● Task requirements: Reproduce the listing exactly. Omit pictures.

● Dataset section:
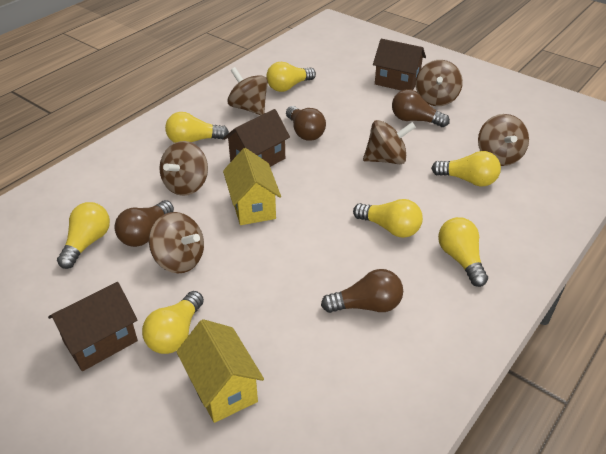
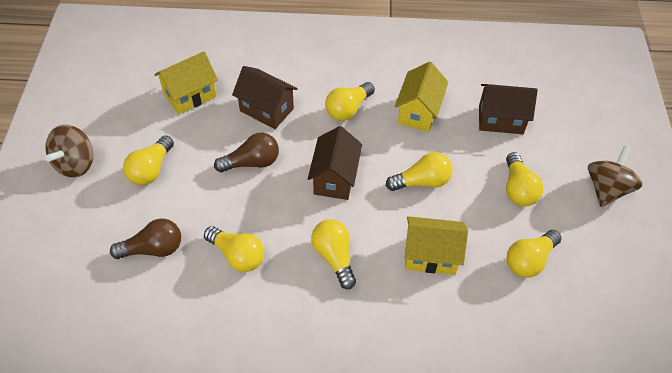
brown light bulb: 4 -> 2
brown spinning top: 6 -> 2
yellow house: 2 -> 3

● Solution to this exercise:
brown light bulb: 4 -> 2
brown spinning top: 6 -> 2
yellow house: 2 -> 3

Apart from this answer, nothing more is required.